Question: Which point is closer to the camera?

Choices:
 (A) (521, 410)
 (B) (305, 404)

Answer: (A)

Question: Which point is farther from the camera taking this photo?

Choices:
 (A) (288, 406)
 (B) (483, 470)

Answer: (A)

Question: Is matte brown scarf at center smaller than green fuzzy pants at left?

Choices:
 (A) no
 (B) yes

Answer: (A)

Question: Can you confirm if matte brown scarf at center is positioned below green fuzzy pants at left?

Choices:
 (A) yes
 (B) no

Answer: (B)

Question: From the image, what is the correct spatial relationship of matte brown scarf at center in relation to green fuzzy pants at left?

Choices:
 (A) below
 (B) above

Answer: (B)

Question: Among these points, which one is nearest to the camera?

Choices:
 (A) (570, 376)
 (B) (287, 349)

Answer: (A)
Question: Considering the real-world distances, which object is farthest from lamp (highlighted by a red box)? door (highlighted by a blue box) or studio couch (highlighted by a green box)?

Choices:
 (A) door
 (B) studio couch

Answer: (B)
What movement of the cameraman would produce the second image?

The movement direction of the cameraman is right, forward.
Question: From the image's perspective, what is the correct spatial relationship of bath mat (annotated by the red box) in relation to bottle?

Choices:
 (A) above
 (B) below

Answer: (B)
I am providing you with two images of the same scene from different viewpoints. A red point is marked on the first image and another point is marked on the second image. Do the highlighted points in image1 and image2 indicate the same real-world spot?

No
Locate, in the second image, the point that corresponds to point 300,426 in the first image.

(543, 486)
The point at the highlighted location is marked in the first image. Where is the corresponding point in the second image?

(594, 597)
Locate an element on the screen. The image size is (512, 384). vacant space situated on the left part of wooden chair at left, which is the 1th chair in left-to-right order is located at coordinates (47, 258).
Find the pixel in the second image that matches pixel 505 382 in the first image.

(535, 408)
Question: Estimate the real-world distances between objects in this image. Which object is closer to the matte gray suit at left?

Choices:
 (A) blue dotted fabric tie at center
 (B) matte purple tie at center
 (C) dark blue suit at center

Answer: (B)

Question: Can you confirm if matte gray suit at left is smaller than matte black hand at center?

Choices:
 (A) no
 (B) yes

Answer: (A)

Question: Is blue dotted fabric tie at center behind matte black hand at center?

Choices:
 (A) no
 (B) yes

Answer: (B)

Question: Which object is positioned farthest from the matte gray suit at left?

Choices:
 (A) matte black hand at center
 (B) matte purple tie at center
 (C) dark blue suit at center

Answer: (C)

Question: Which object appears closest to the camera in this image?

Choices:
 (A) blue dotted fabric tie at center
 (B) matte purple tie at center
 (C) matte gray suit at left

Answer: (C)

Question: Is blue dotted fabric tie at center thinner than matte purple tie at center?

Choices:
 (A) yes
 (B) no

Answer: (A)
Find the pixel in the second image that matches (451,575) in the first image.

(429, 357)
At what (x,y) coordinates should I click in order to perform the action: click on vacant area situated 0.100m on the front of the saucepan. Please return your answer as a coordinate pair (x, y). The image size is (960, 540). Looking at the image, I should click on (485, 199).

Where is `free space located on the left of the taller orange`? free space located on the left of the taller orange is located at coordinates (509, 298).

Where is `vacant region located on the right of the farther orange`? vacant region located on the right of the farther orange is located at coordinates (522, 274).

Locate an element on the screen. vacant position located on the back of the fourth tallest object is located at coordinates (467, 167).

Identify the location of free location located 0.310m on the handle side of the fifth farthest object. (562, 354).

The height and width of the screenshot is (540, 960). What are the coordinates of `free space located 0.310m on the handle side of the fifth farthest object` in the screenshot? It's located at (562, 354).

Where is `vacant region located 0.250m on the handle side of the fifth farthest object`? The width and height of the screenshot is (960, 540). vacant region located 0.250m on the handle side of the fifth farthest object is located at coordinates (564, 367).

____

◆ What to do
Return every one of the entries above verbatim, with no line added, dropped, or altered.

◆ Solution to this task
Question: Which point is closer to the camera?

Choices:
 (A) (521, 410)
 (B) (305, 404)

Answer: (A)

Question: Which point is farther from the camera taking this photo?

Choices:
 (A) (288, 406)
 (B) (483, 470)

Answer: (A)

Question: Is matte brown scarf at center smaller than green fuzzy pants at left?

Choices:
 (A) no
 (B) yes

Answer: (A)

Question: Can you confirm if matte brown scarf at center is positioned below green fuzzy pants at left?

Choices:
 (A) yes
 (B) no

Answer: (B)

Question: From the image, what is the correct spatial relationship of matte brown scarf at center in relation to green fuzzy pants at left?

Choices:
 (A) below
 (B) above

Answer: (B)

Question: Among these points, which one is nearest to the camera?

Choices:
 (A) (570, 376)
 (B) (287, 349)

Answer: (A)
Question: Considering the real-world distances, which object is farthest from lamp (highlighted by a red box)? door (highlighted by a blue box) or studio couch (highlighted by a green box)?

Choices:
 (A) door
 (B) studio couch

Answer: (B)
What movement of the cameraman would produce the second image?

The movement direction of the cameraman is right, forward.
Question: From the image's perspective, what is the correct spatial relationship of bath mat (annotated by the red box) in relation to bottle?

Choices:
 (A) above
 (B) below

Answer: (B)
I am providing you with two images of the same scene from different viewpoints. A red point is marked on the first image and another point is marked on the second image. Do the highlighted points in image1 and image2 indicate the same real-world spot?

No
Locate, in the second image, the point that corresponds to point 300,426 in the first image.

(543, 486)
The point at the highlighted location is marked in the first image. Where is the corresponding point in the second image?

(594, 597)
Locate an element on the screen. The image size is (512, 384). vacant space situated on the left part of wooden chair at left, which is the 1th chair in left-to-right order is located at coordinates (47, 258).
Find the pixel in the second image that matches pixel 505 382 in the first image.

(535, 408)
Question: Estimate the real-world distances between objects in this image. Which object is closer to the matte gray suit at left?

Choices:
 (A) blue dotted fabric tie at center
 (B) matte purple tie at center
 (C) dark blue suit at center

Answer: (B)

Question: Can you confirm if matte gray suit at left is smaller than matte black hand at center?

Choices:
 (A) no
 (B) yes

Answer: (A)

Question: Is blue dotted fabric tie at center behind matte black hand at center?

Choices:
 (A) no
 (B) yes

Answer: (B)

Question: Which object is positioned farthest from the matte gray suit at left?

Choices:
 (A) matte black hand at center
 (B) matte purple tie at center
 (C) dark blue suit at center

Answer: (C)

Question: Which object appears closest to the camera in this image?

Choices:
 (A) blue dotted fabric tie at center
 (B) matte purple tie at center
 (C) matte gray suit at left

Answer: (C)

Question: Is blue dotted fabric tie at center thinner than matte purple tie at center?

Choices:
 (A) yes
 (B) no

Answer: (A)
Find the pixel in the second image that matches (451,575) in the first image.

(429, 357)
At what (x,y) coordinates should I click in order to perform the action: click on vacant area situated 0.100m on the front of the saucepan. Please return your answer as a coordinate pair (x, y). The image size is (960, 540). Looking at the image, I should click on (485, 199).

Where is `free space located on the left of the taller orange`? free space located on the left of the taller orange is located at coordinates (509, 298).

Where is `vacant region located on the right of the farther orange`? vacant region located on the right of the farther orange is located at coordinates (522, 274).

Locate an element on the screen. vacant position located on the back of the fourth tallest object is located at coordinates (467, 167).

Identify the location of free location located 0.310m on the handle side of the fifth farthest object. (562, 354).

The height and width of the screenshot is (540, 960). What are the coordinates of `free space located 0.310m on the handle side of the fifth farthest object` in the screenshot? It's located at (562, 354).

Where is `vacant region located 0.250m on the handle side of the fifth farthest object`? The width and height of the screenshot is (960, 540). vacant region located 0.250m on the handle side of the fifth farthest object is located at coordinates (564, 367).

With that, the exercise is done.